### Task instructions
Would you filter the listing below so that only lines with the word "plate" remain?

### Data for this task
---*---

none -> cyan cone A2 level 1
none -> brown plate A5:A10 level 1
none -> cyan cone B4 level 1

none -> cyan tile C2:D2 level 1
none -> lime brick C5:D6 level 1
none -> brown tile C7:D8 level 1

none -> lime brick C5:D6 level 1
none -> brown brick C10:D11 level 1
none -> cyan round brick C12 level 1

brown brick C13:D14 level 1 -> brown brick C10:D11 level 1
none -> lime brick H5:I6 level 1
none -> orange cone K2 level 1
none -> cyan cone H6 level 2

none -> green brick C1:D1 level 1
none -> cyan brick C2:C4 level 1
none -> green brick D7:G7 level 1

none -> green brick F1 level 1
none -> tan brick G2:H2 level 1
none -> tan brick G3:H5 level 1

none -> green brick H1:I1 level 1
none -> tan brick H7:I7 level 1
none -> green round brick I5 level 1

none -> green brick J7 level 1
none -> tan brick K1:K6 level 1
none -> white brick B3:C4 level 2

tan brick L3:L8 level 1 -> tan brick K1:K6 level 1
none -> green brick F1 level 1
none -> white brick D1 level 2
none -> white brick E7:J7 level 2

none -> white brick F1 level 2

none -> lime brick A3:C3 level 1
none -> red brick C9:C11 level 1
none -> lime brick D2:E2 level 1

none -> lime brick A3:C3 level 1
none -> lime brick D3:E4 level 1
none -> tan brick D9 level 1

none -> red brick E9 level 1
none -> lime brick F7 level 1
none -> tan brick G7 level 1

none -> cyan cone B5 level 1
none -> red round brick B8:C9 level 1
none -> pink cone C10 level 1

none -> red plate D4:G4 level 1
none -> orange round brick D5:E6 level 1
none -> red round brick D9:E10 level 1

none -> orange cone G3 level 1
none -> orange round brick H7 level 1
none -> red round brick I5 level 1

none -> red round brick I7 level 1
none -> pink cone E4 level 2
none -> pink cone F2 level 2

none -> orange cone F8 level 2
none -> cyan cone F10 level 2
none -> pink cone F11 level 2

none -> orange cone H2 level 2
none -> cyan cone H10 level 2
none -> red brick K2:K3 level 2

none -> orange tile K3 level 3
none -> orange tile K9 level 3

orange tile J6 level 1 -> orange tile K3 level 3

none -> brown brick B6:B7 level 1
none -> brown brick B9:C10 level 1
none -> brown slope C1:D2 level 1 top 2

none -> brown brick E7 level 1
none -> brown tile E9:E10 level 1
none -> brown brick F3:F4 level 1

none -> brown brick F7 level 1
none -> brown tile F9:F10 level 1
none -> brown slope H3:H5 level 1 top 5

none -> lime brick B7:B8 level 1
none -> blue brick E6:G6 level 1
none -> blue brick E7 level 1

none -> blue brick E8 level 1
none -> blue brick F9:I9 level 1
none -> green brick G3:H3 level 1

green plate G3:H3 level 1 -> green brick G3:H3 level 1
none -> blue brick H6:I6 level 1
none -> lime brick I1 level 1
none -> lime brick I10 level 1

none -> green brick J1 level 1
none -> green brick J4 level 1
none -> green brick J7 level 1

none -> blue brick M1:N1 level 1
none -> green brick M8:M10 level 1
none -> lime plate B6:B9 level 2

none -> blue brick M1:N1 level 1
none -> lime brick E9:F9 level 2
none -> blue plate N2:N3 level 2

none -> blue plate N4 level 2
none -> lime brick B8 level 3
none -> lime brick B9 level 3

---*---

### Finished exercise
none -> brown plate A5:A10 level 1
none -> red plate D4:G4 level 1
green plate G3:H3 level 1 -> green brick G3:H3 level 1
none -> lime plate B6:B9 level 2
none -> blue plate N2:N3 level 2
none -> blue plate N4 level 2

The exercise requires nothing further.